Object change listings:

==============================

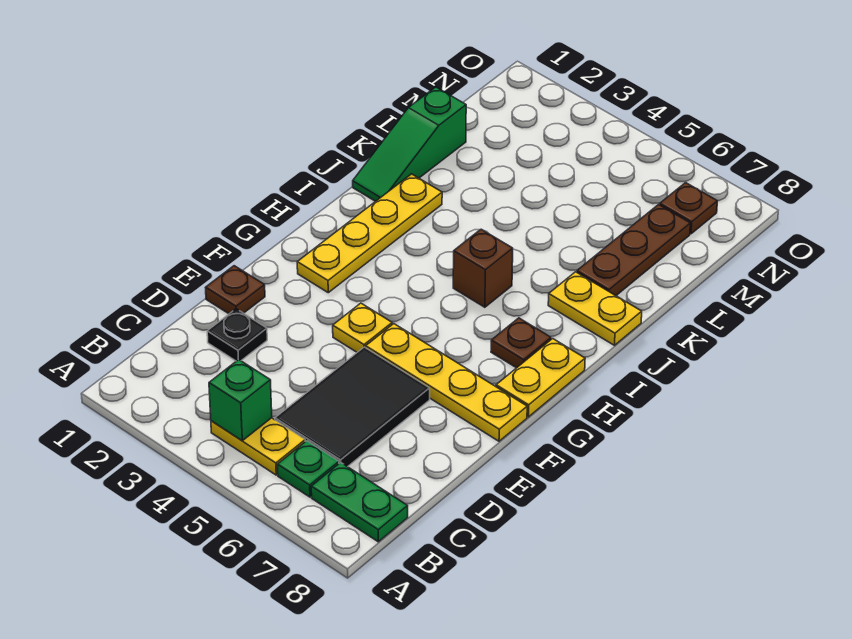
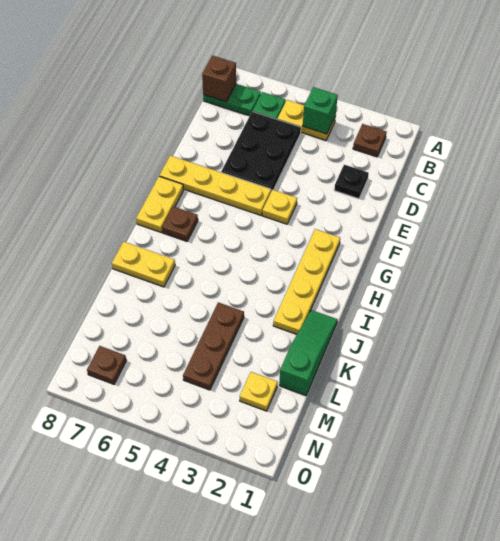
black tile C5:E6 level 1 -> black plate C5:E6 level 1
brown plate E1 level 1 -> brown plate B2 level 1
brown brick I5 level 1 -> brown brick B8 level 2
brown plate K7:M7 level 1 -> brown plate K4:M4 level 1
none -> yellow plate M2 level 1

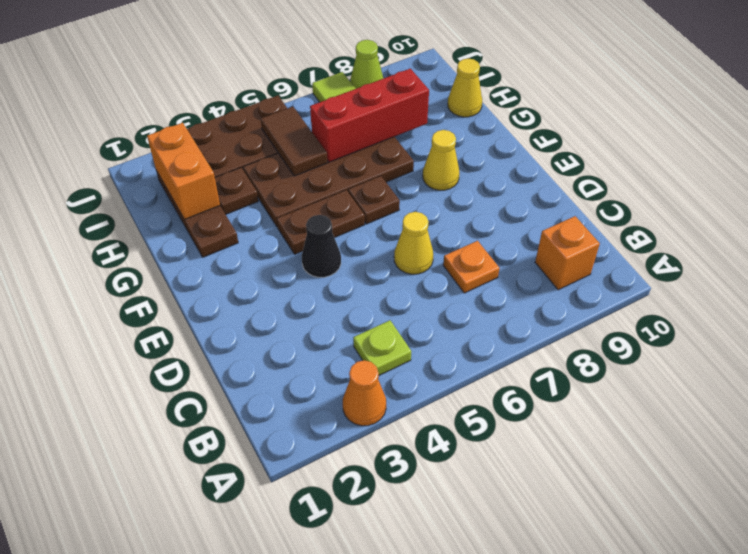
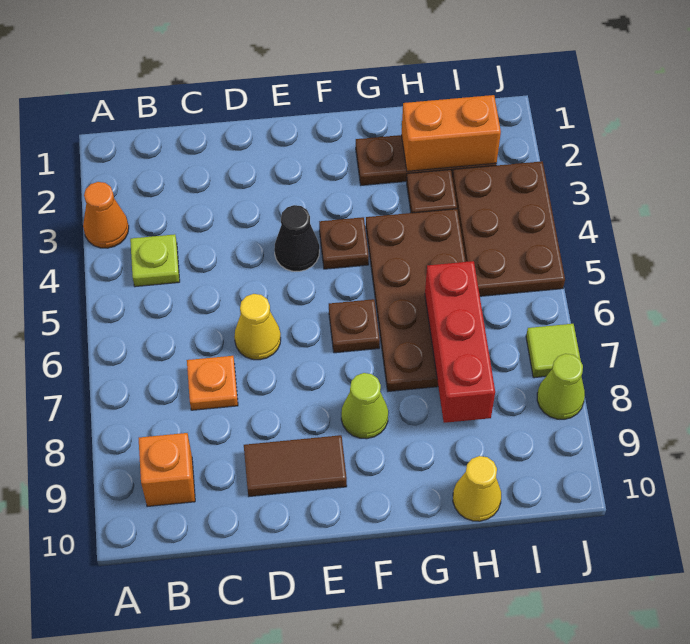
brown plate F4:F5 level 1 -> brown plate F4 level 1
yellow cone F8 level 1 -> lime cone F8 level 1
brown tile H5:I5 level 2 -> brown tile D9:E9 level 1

==============================

*Task goal:* Give back the data exactly. Skip any images.

*Solution for this task:*
black tile C5:E6 level 1 -> black plate C5:E6 level 1
brown plate E1 level 1 -> brown plate B2 level 1
brown brick I5 level 1 -> brown brick B8 level 2
brown plate K7:M7 level 1 -> brown plate K4:M4 level 1
none -> yellow plate M2 level 1

brown plate F4:F5 level 1 -> brown plate F4 level 1
yellow cone F8 level 1 -> lime cone F8 level 1
brown tile H5:I5 level 2 -> brown tile D9:E9 level 1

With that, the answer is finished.